Start of INPUT MATERIAL
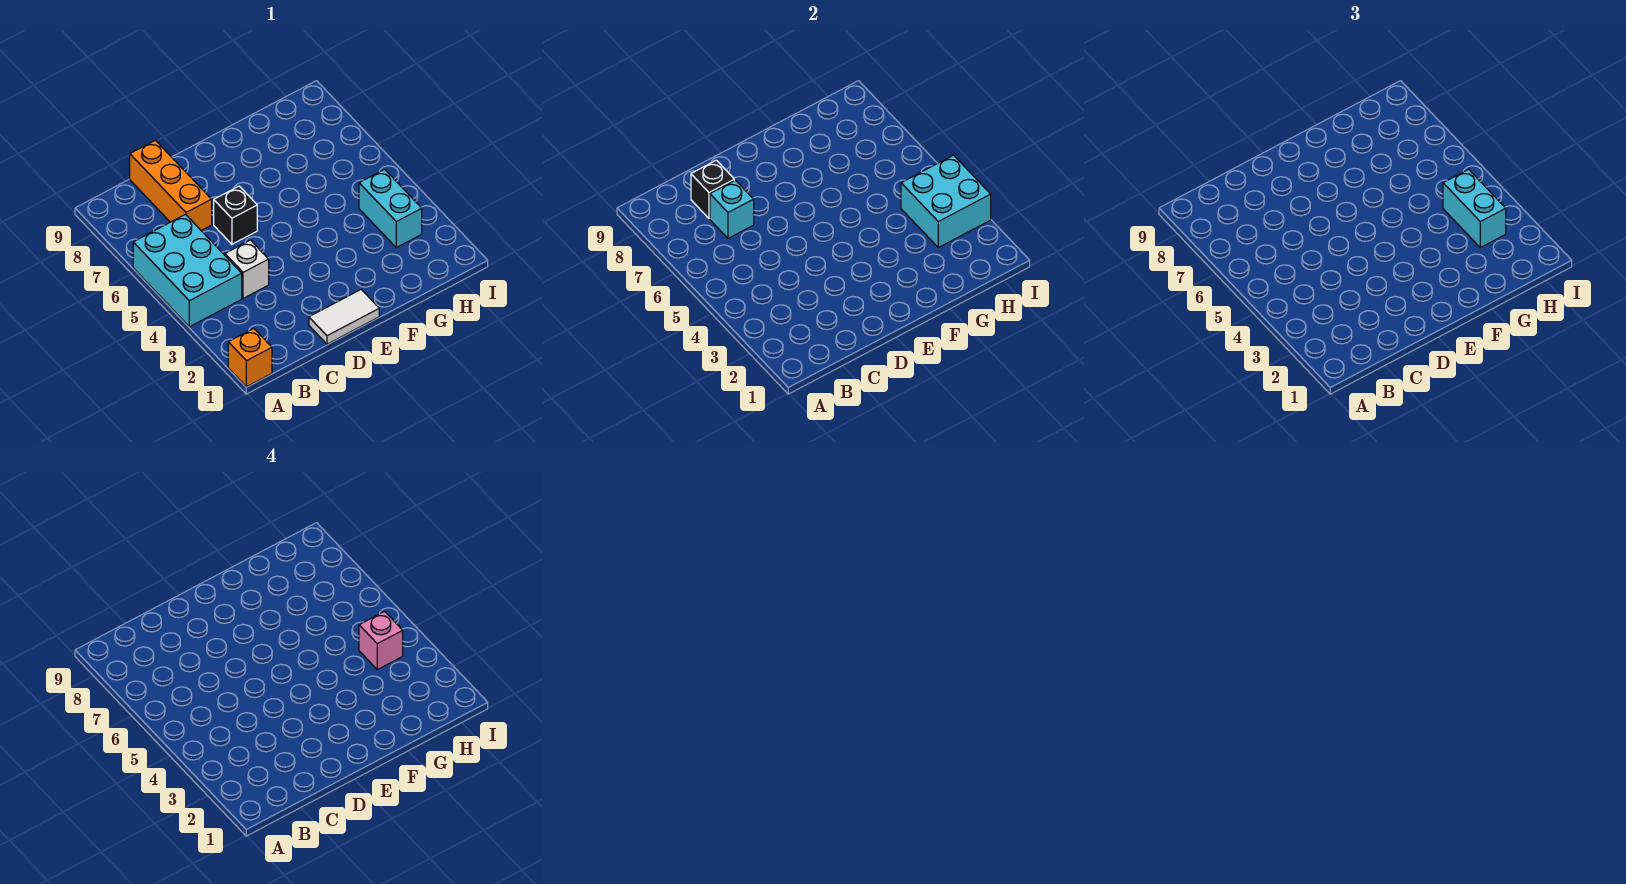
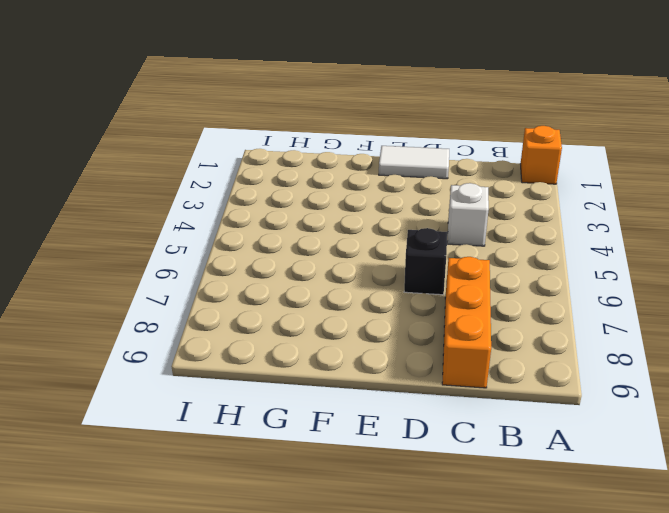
none -> cyan brick A4:B6 level 1
none -> cyan brick H3:H4 level 1
none -> cyan brick C7 level 2

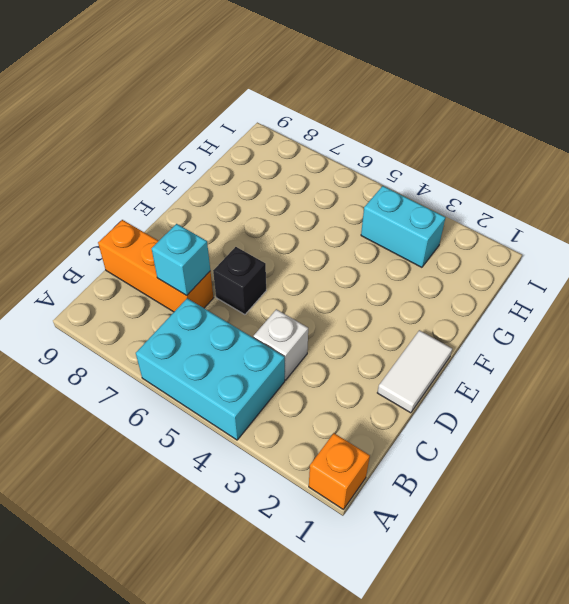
none -> black brick C8 level 2
none -> cyan brick H3:I4 level 2
none -> cyan brick H3:H4 level 3

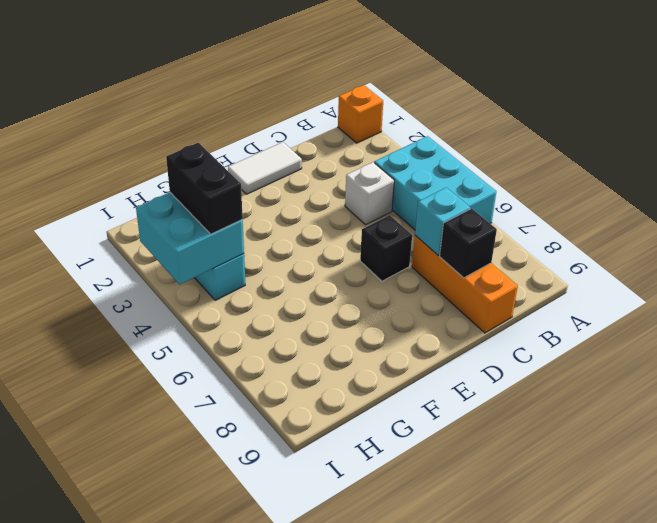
black brick H3:H4 level 3 -> cyan brick H3:H4 level 3
none -> pink brick H4 level 4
End of INPUT MATERIAL
● YOUR GOAL
Output only the lines from the one that contains "none -> cyan brick H3:I4 level 2" to the end of the entries above, both end lines included, and drop the pictures.

● ANSWER FOR THIS EXERCISE
none -> cyan brick H3:I4 level 2
none -> cyan brick H3:H4 level 3

black brick H3:H4 level 3 -> cyan brick H3:H4 level 3
none -> pink brick H4 level 4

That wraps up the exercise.